:: Try it ::
What you give must be the lines from the one containing "V2: 6V (plus" through the last line of the listing below, exactly, with nothing else and no pictures.

:: Record set ::
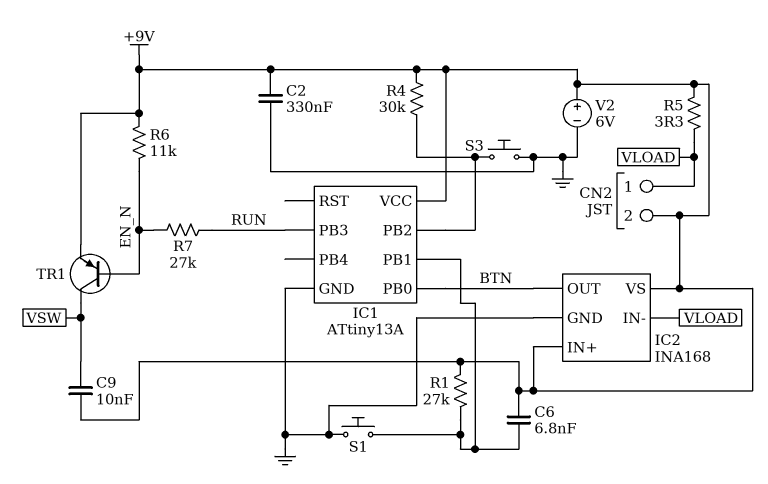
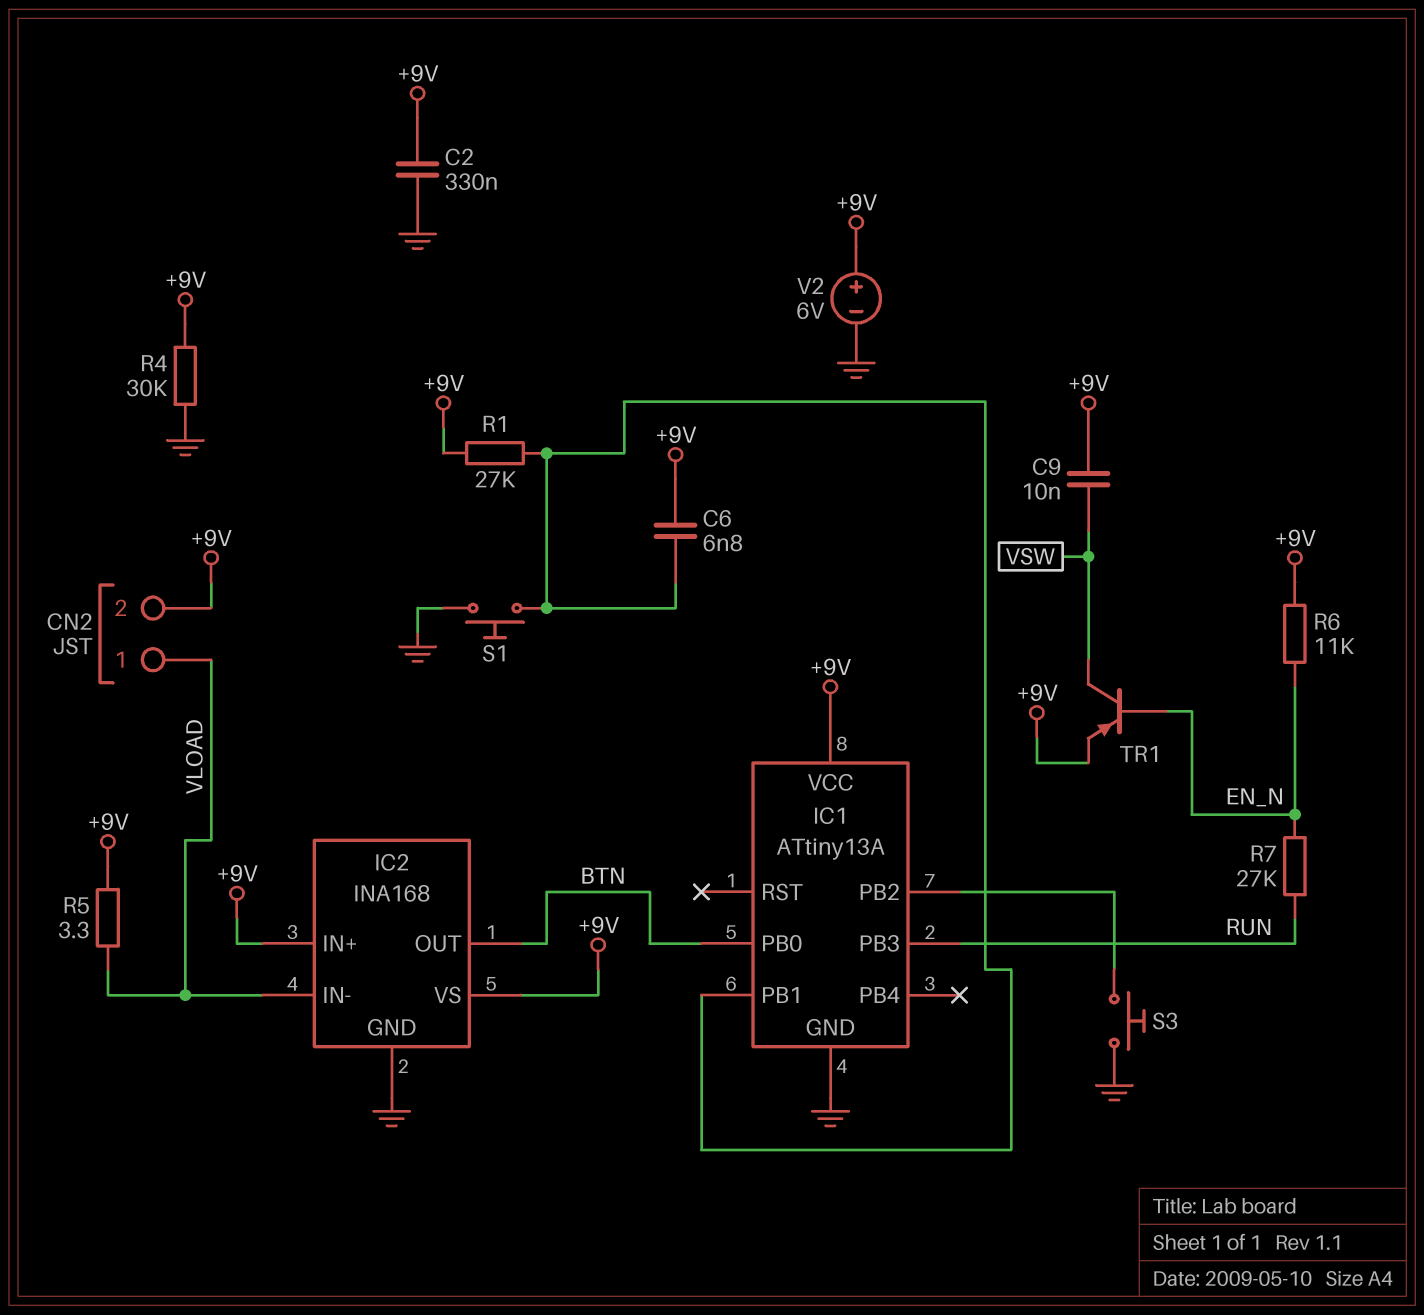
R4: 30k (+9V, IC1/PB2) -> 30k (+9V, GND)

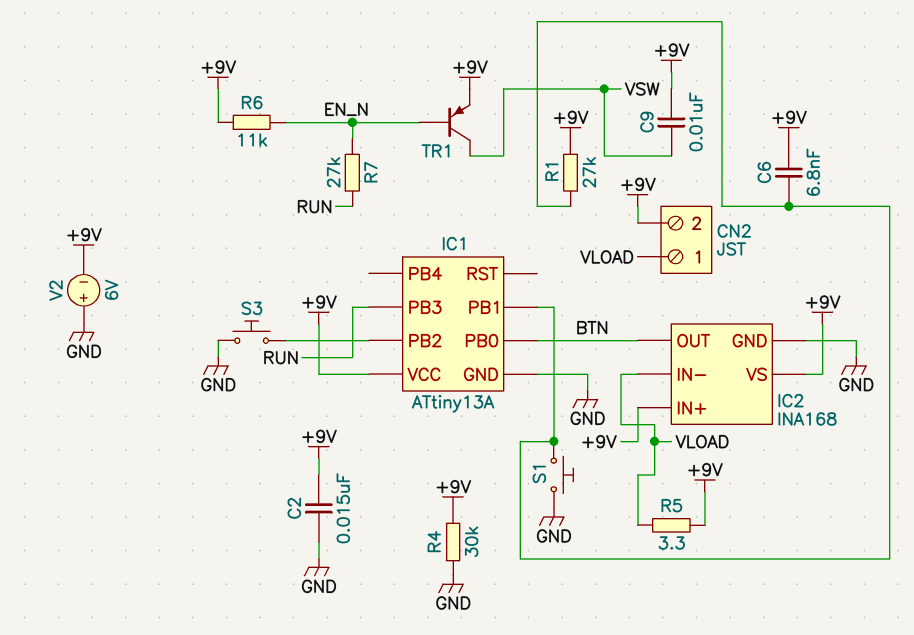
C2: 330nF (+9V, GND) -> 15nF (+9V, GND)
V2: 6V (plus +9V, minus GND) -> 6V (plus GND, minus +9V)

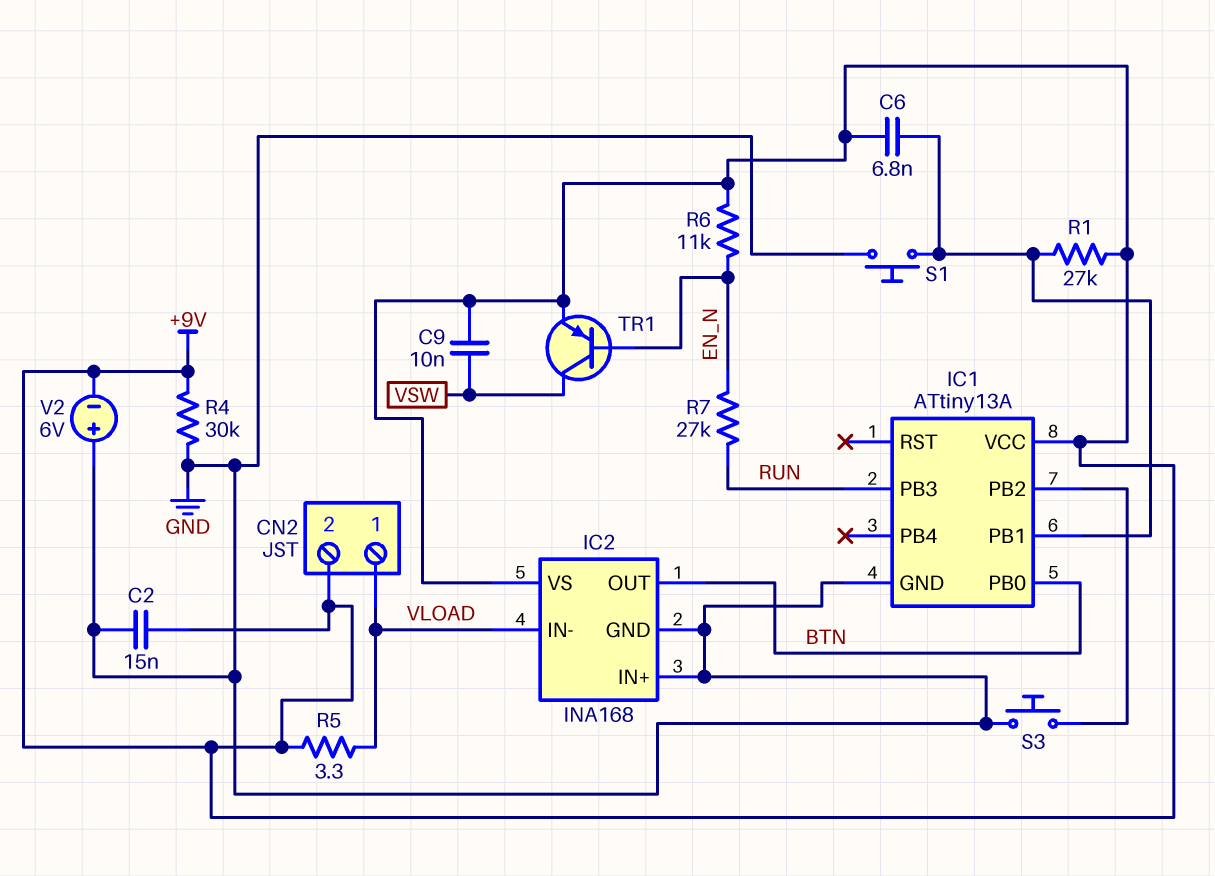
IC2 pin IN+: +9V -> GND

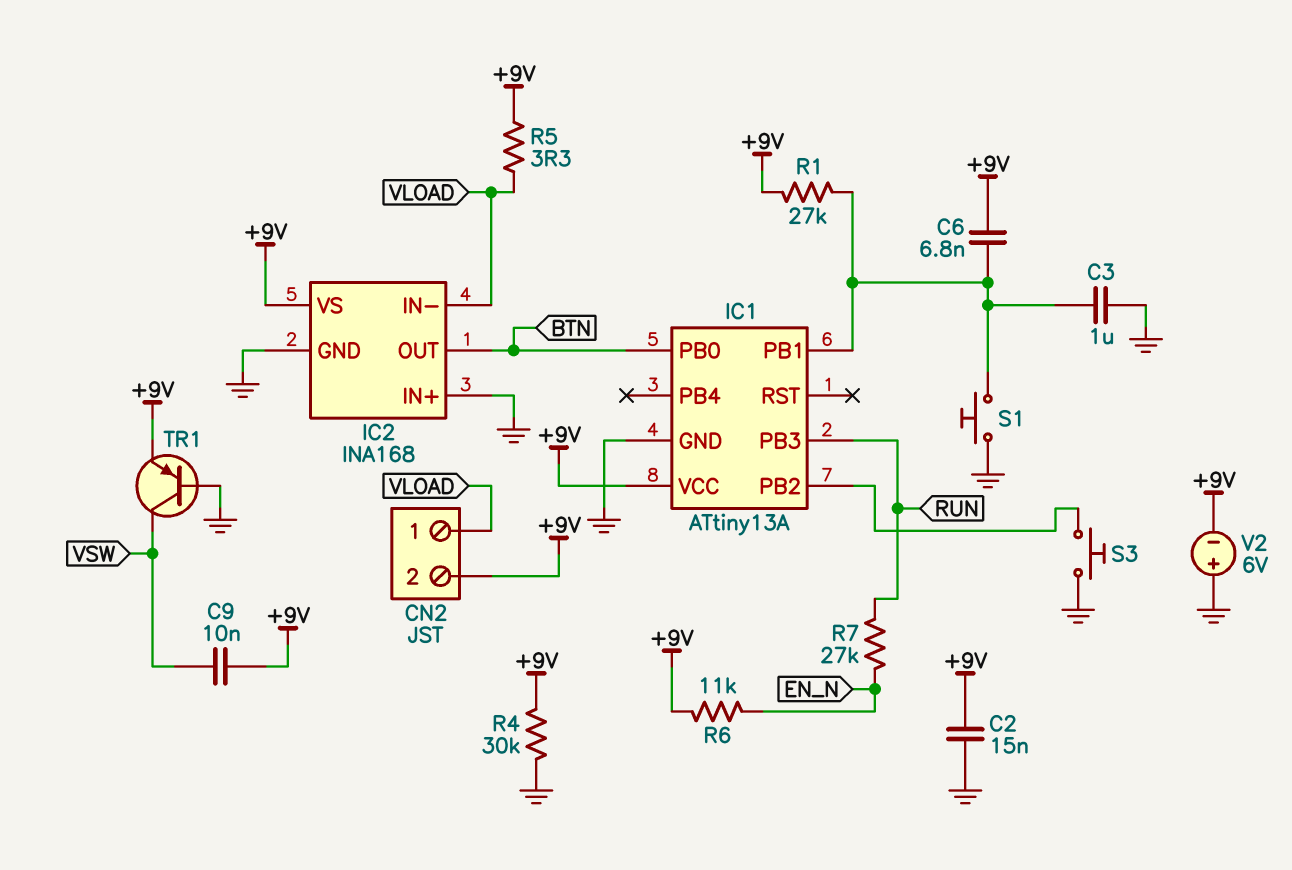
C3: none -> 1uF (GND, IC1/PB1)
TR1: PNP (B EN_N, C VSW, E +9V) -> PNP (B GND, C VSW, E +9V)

:: Result for this task ::
V2: 6V (plus +9V, minus GND) -> 6V (plus GND, minus +9V)

IC2 pin IN+: +9V -> GND

C3: none -> 1uF (GND, IC1/PB1)
TR1: PNP (B EN_N, C VSW, E +9V) -> PNP (B GND, C VSW, E +9V)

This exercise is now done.